What to do
Show every line of the data that contains the string "KEYS".

Content revision data:

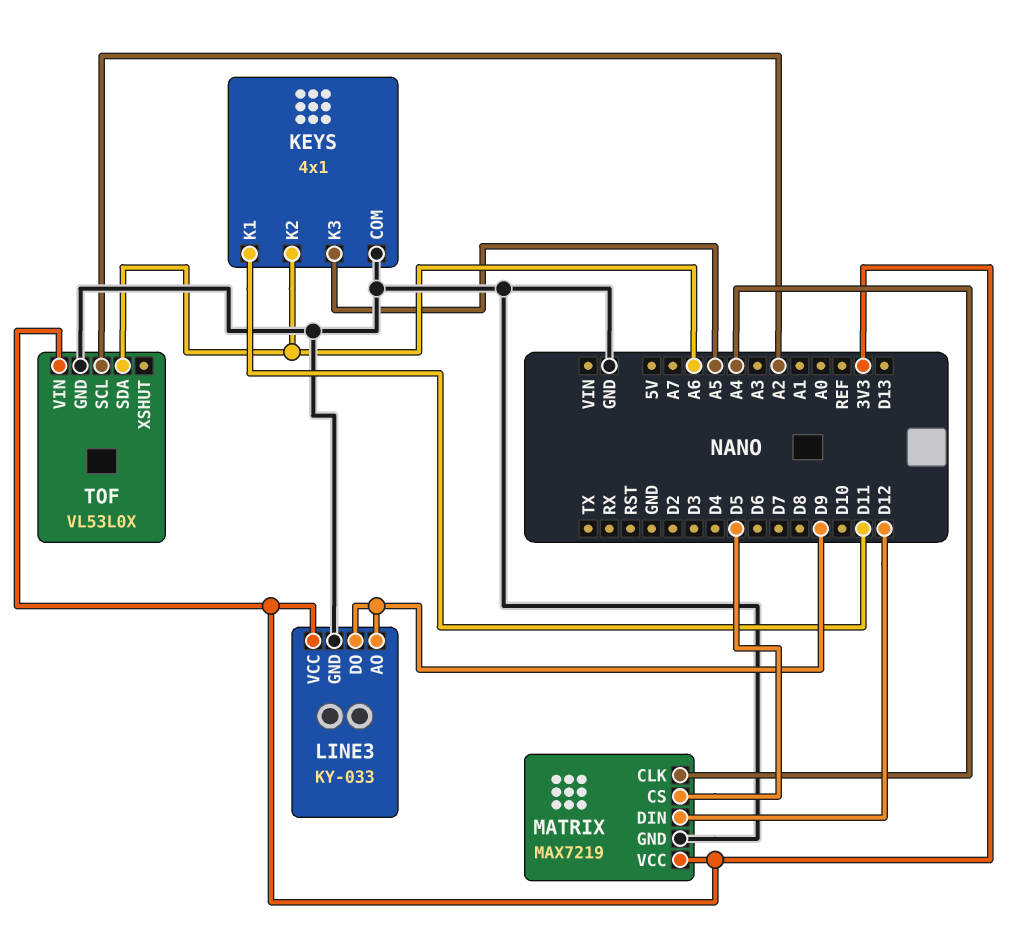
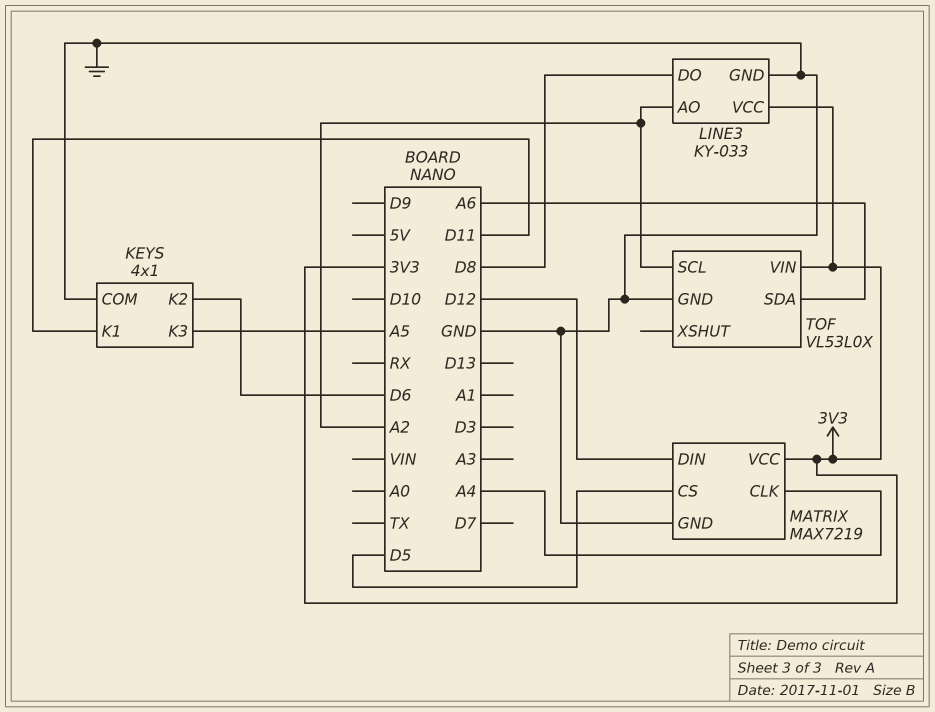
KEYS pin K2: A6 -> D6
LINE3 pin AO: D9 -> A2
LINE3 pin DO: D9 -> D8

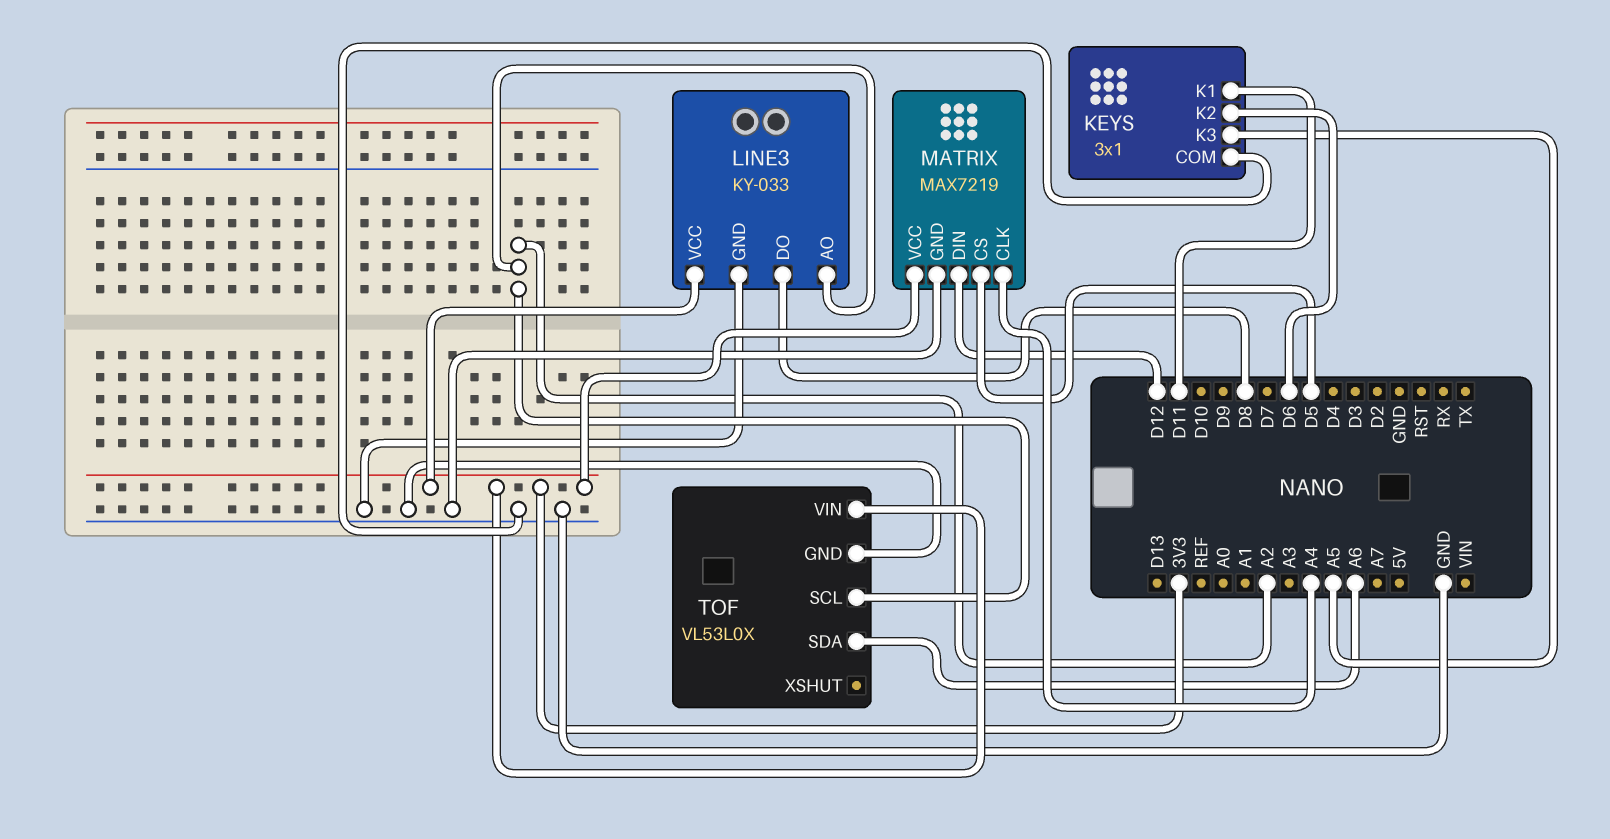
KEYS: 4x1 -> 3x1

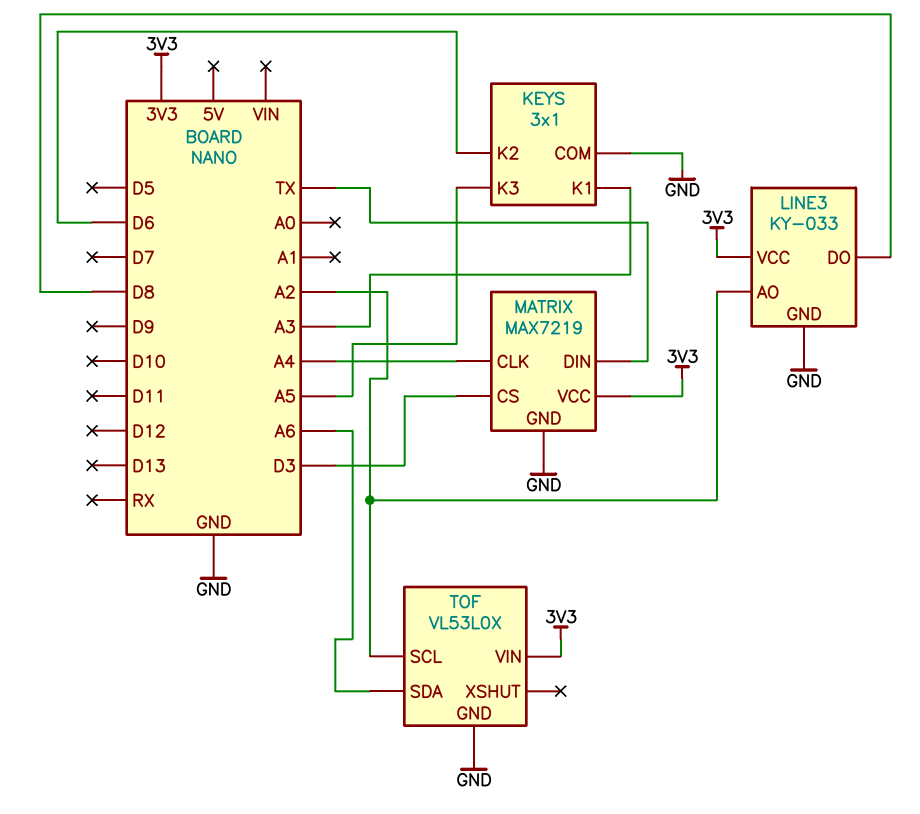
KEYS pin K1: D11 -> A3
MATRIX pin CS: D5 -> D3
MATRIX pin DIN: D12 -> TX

--

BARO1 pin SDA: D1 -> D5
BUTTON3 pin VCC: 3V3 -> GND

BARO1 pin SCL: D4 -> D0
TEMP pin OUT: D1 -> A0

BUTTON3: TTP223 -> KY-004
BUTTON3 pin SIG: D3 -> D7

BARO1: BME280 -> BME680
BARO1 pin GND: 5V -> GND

Solved problem
KEYS pin K2: A6 -> D6
KEYS: 4x1 -> 3x1
KEYS pin K1: D11 -> A3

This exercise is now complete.